▸ Description of the task
Repeat each entry exactly, but do not carry over the pictures.

--*--

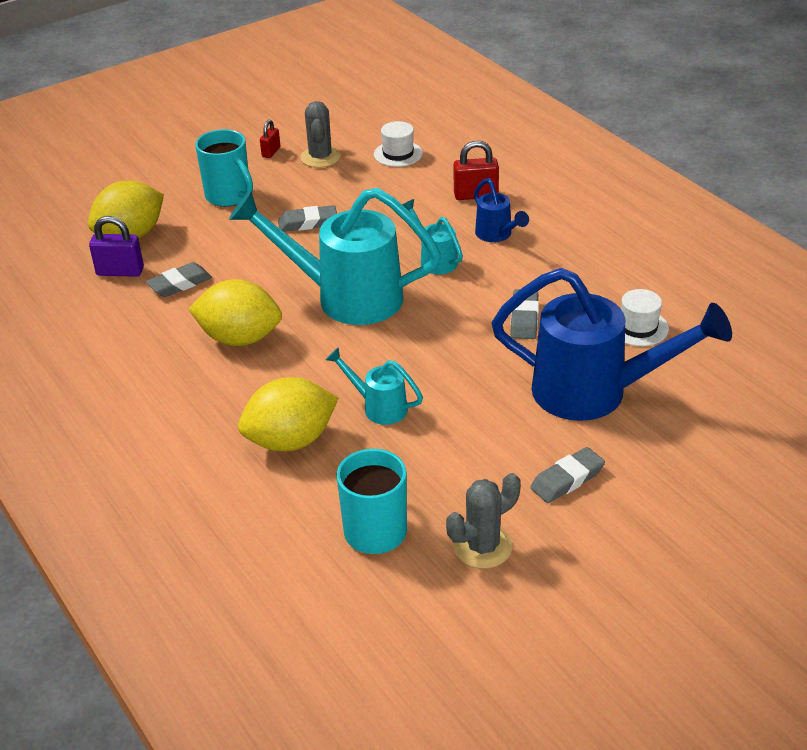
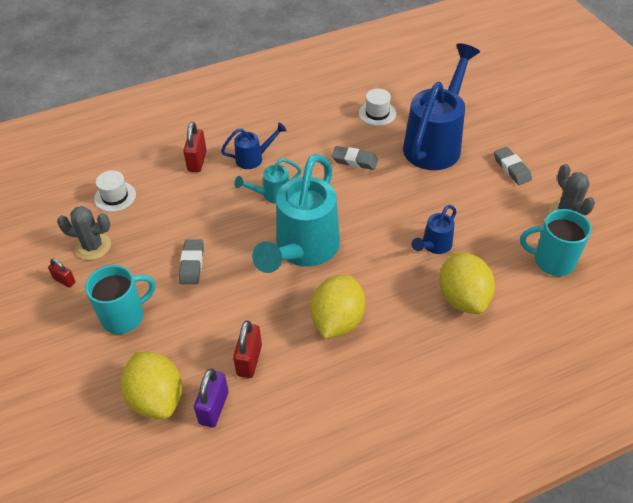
camera: 80 degrees left, 10 degrees up
grey eraser [146,262,212,297] -> red padlock [233,321,262,378]
turquoise watering can [326,347,423,425] -> blue watering can [412,205,457,254]

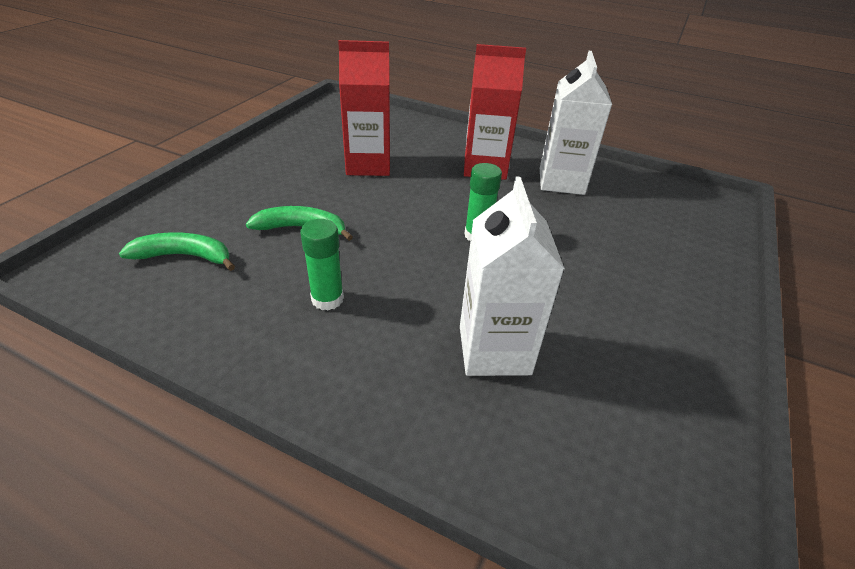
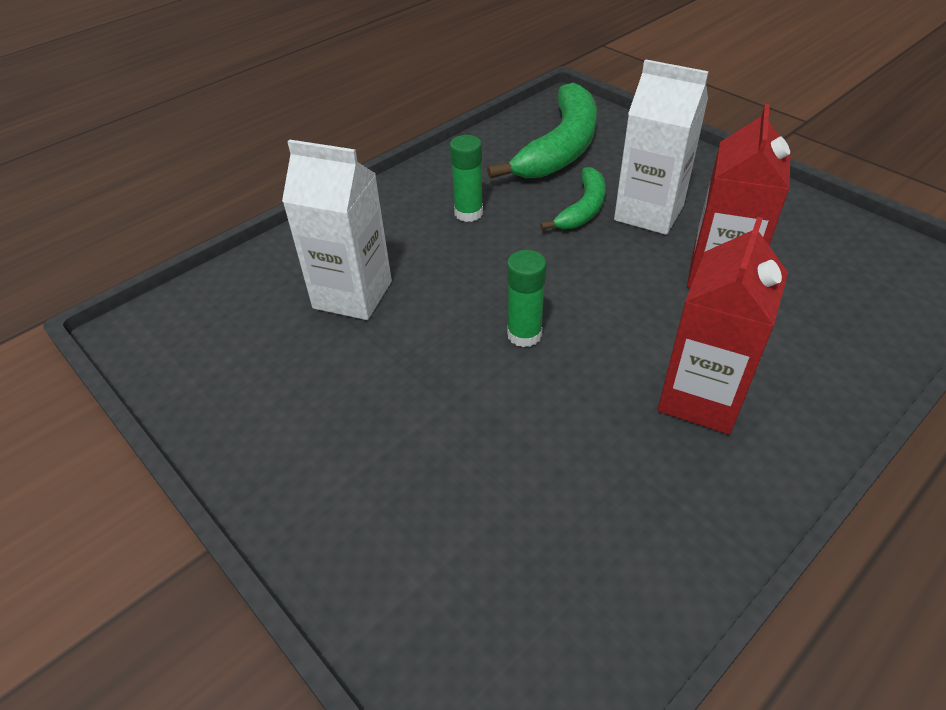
camera: 115 degrees right, 5 degrees up
green banana [119,232,235,271] -> green banana [487,83,597,179], size x1.82
white carton [540,51,612,195] -> white carton moved to [614,59,709,235]

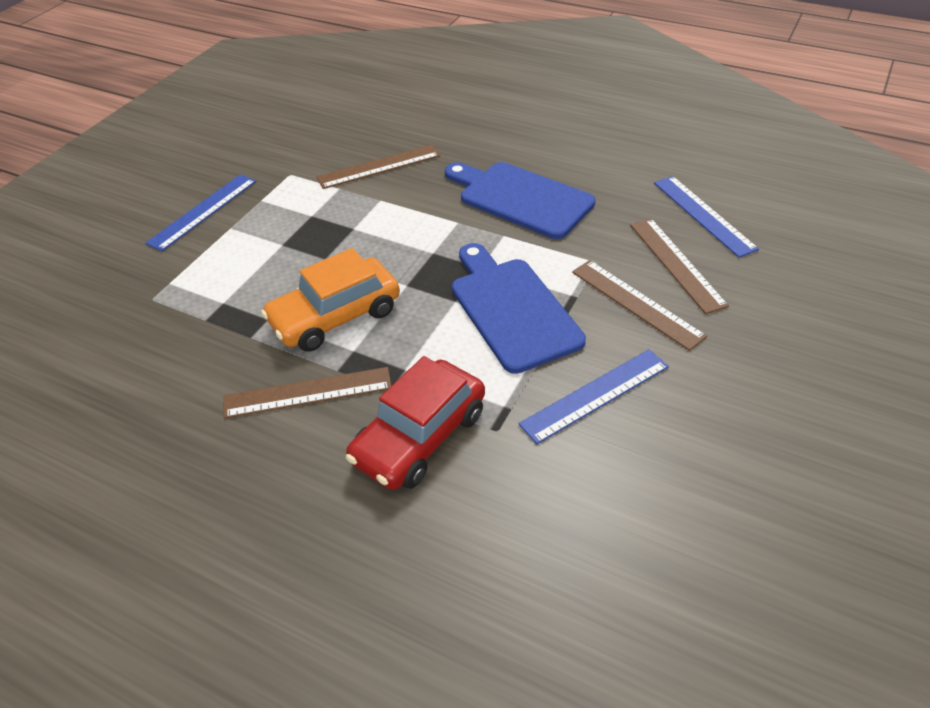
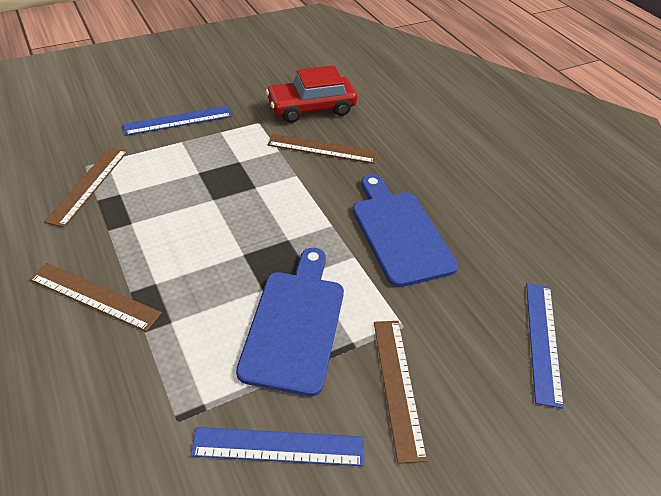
camera: 30 degrees right, 0 degrees up
orange car [261,248,400,351] -> none
red car [346,356,485,490] -> red car moved to [266,65,357,123]
brown ruler [630,218,729,314] -> brown ruler moved to [44,147,128,228]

--*--

▸ Solution for this problem
camera: 80 degrees left, 10 degrees up
grey eraser [146,262,212,297] -> red padlock [233,321,262,378]
turquoise watering can [326,347,423,425] -> blue watering can [412,205,457,254]

camera: 115 degrees right, 5 degrees up
green banana [119,232,235,271] -> green banana [487,83,597,179], size x1.82
white carton [540,51,612,195] -> white carton moved to [614,59,709,235]

camera: 30 degrees right, 0 degrees up
orange car [261,248,400,351] -> none
red car [346,356,485,490] -> red car moved to [266,65,357,123]
brown ruler [630,218,729,314] -> brown ruler moved to [44,147,128,228]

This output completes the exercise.